Change detection data
--- START ---

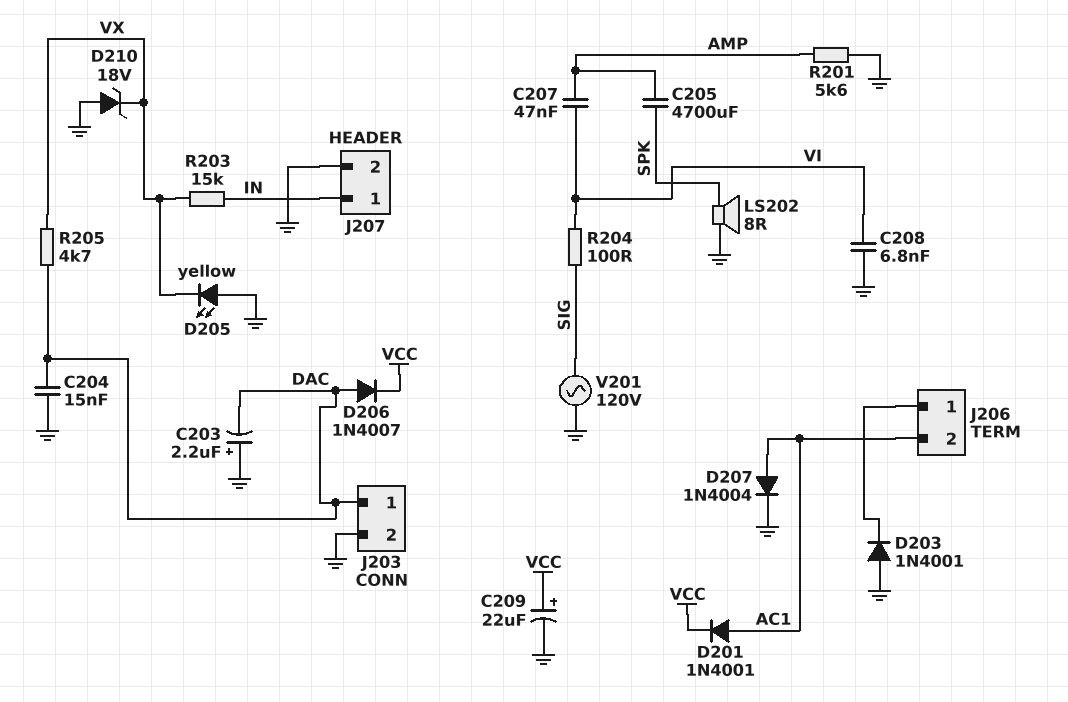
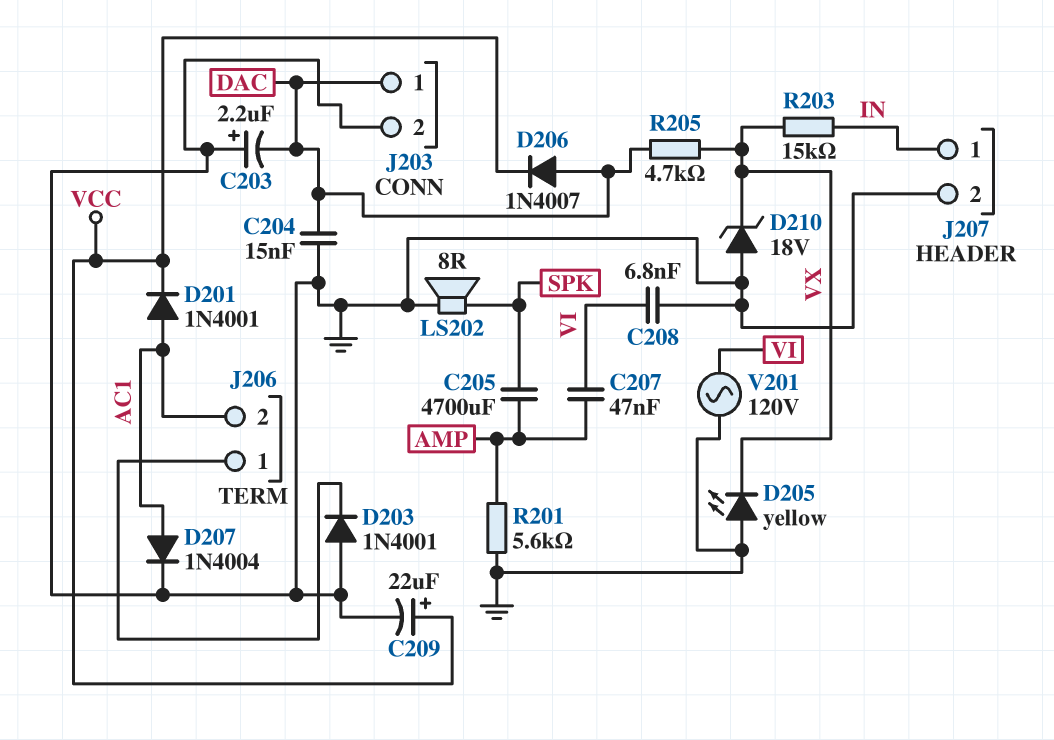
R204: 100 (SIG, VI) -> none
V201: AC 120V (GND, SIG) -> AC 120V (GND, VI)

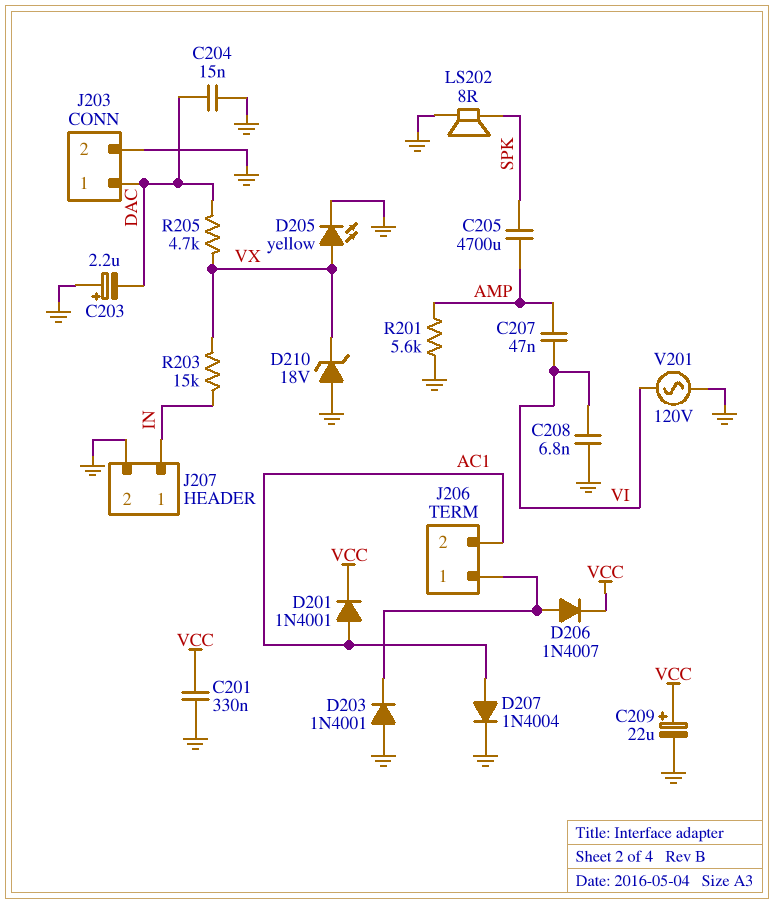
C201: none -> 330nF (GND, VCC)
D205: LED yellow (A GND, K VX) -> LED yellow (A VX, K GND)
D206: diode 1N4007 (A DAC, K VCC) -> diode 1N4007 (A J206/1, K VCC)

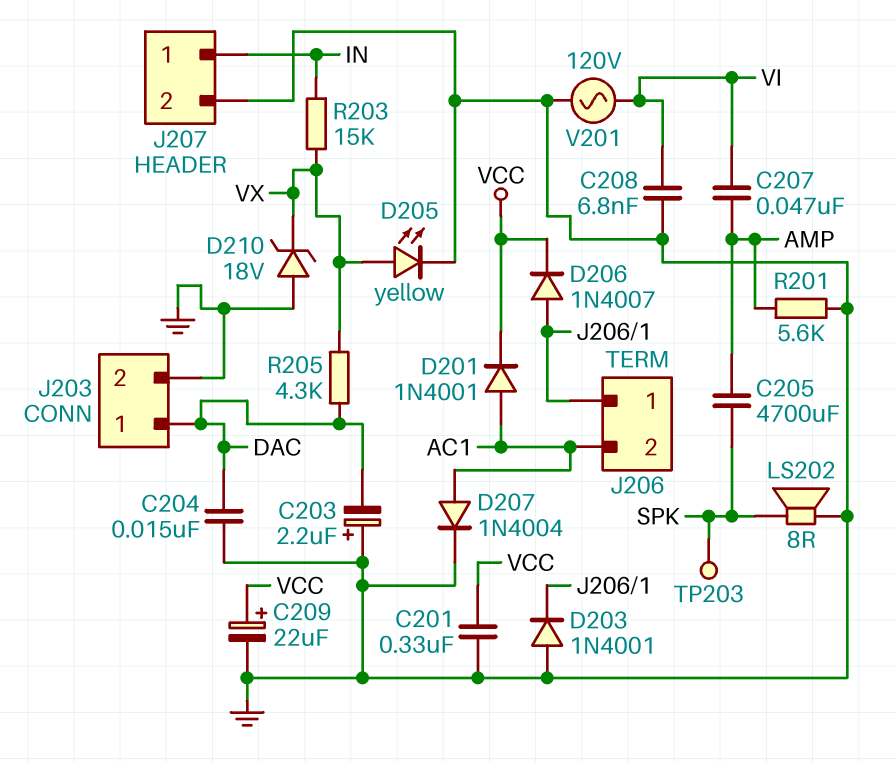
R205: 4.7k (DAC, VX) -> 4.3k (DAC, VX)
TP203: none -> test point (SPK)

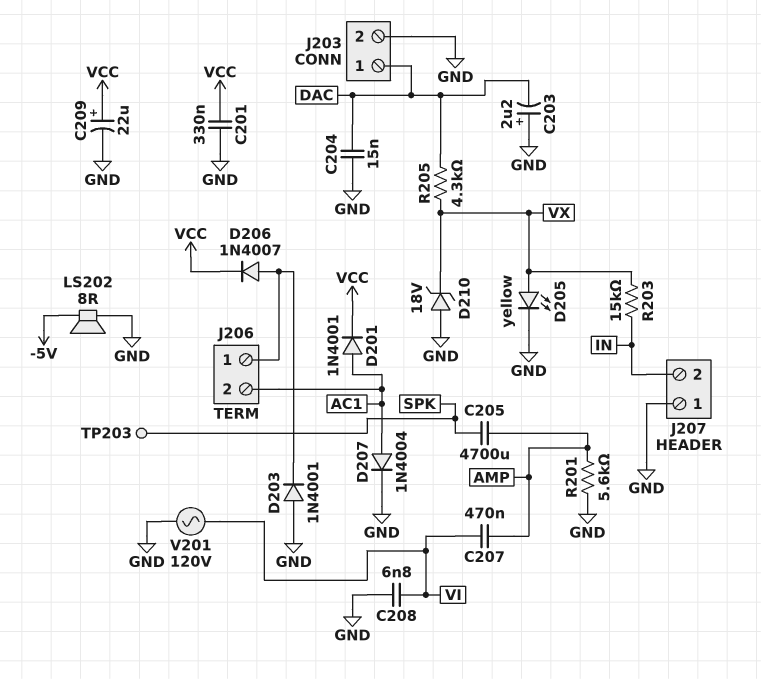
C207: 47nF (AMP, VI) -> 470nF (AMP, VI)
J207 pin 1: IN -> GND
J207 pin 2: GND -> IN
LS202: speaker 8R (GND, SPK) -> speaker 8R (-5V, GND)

--- END ---
--- START ---

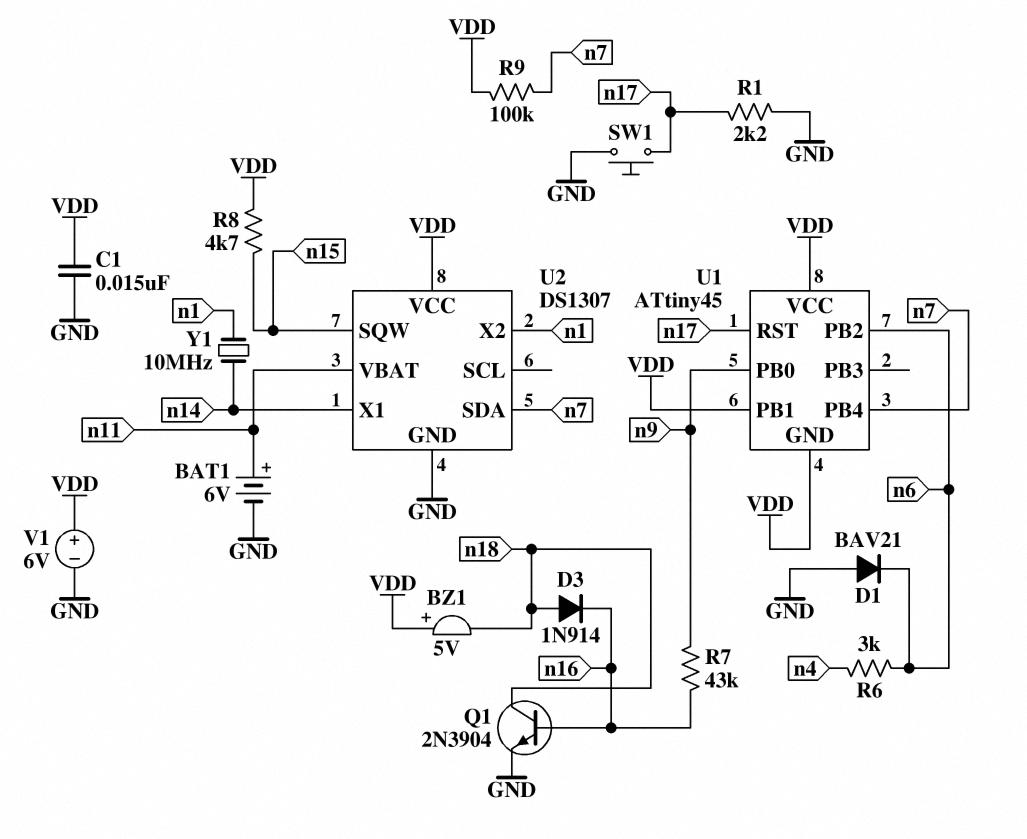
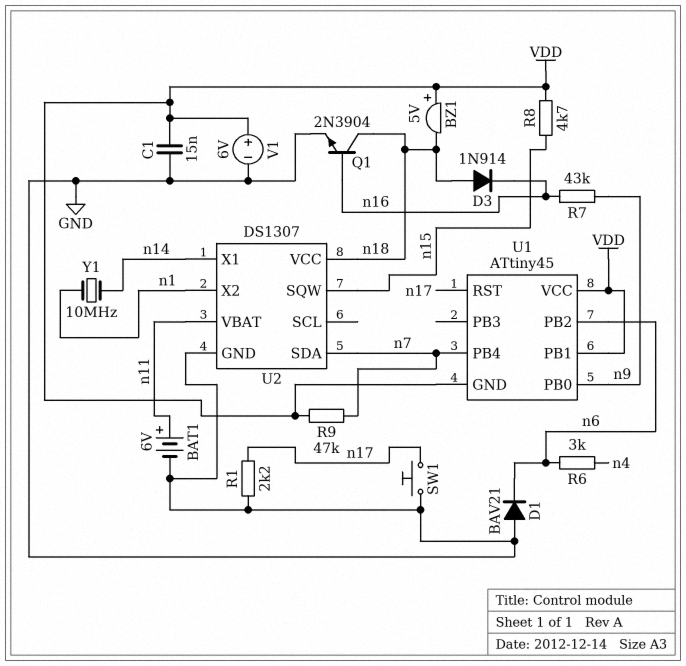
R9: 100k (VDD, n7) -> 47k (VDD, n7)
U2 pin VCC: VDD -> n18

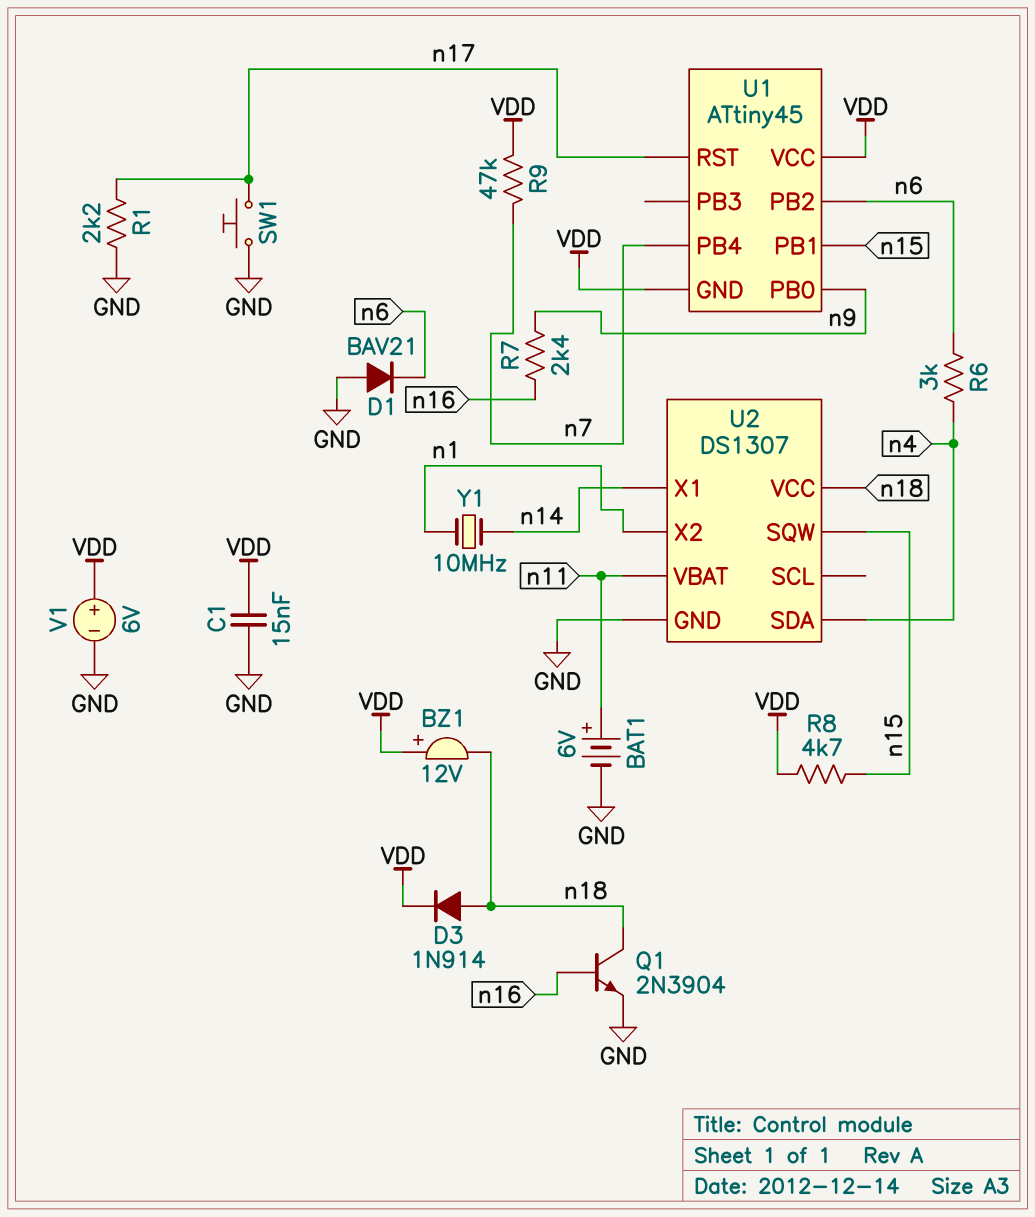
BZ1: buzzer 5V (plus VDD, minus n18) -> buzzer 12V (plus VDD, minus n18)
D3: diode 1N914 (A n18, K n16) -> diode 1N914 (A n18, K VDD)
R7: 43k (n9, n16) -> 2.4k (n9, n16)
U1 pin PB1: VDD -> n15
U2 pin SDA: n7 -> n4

--- END ---

**Exercise instructions**: Reproduce exactly the lines above starting at the line containing "TP203: none -> test point (SPK)" and ending at the line containing "LS202: speaker 8R", including both, but not the pictures.

**Exercise response**:
TP203: none -> test point (SPK)

C207: 47nF (AMP, VI) -> 470nF (AMP, VI)
J207 pin 1: IN -> GND
J207 pin 2: GND -> IN
LS202: speaker 8R (GND, SPK) -> speaker 8R (-5V, GND)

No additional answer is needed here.